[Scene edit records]

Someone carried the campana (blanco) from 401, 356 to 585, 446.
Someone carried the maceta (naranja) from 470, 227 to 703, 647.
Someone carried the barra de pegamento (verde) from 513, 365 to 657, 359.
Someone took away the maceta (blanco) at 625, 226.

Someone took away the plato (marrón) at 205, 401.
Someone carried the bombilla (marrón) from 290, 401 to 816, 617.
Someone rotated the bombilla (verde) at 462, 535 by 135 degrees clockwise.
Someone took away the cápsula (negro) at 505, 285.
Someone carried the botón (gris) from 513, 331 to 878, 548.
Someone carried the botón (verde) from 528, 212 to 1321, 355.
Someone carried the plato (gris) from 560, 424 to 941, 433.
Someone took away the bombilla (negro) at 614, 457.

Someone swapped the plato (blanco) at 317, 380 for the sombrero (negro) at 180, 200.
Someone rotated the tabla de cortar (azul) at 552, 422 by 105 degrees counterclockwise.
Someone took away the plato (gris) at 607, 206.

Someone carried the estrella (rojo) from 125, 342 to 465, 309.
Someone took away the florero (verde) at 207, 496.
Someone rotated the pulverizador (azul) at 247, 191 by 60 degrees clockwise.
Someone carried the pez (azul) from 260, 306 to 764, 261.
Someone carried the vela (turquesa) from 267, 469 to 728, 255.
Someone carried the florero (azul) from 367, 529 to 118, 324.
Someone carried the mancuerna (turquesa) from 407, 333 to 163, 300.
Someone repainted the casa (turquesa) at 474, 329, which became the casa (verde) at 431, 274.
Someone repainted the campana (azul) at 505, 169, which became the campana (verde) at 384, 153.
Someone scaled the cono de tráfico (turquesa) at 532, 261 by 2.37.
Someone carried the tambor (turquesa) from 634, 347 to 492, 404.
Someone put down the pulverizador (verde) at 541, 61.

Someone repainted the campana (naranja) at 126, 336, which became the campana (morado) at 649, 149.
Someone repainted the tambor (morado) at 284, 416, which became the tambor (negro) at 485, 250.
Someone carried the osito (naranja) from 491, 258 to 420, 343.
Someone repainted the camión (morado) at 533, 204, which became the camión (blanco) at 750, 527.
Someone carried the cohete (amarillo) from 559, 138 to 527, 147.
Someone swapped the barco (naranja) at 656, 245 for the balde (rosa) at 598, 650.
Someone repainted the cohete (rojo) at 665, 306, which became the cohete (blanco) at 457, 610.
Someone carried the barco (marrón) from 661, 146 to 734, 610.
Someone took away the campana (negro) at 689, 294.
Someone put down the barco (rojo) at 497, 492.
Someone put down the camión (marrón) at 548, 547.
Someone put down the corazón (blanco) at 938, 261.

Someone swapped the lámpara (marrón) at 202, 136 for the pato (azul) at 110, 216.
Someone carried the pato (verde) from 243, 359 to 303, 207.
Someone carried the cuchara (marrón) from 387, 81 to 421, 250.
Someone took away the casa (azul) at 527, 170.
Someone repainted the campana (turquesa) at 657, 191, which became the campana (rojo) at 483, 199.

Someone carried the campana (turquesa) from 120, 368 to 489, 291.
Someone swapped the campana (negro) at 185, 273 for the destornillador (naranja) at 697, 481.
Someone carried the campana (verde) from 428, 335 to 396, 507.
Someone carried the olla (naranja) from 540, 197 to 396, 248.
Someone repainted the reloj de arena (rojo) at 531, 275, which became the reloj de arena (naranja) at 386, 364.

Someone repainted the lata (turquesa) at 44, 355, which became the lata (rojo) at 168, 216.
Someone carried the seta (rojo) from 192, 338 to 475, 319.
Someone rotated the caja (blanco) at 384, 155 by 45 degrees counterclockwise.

▶ Exercise objective:
Copy all lines above containing the string "turquesa".

▶ Task response:
Someone carried the vela (turquesa) from 267, 469 to 728, 255.
Someone carried the mancuerna (turquesa) from 407, 333 to 163, 300.
Someone repainted the casa (turquesa) at 474, 329, which became the casa (verde) at 431, 274.
Someone scaled the cono de tráfico (turquesa) at 532, 261 by 2.37.
Someone carried the tambor (turquesa) from 634, 347 to 492, 404.
Someone repainted the campana (turquesa) at 657, 191, which became the campana (rojo) at 483, 199.
Someone carried the campana (turquesa) from 120, 368 to 489, 291.
Someone repainted the lata (turquesa) at 44, 355, which became the lata (rojo) at 168, 216.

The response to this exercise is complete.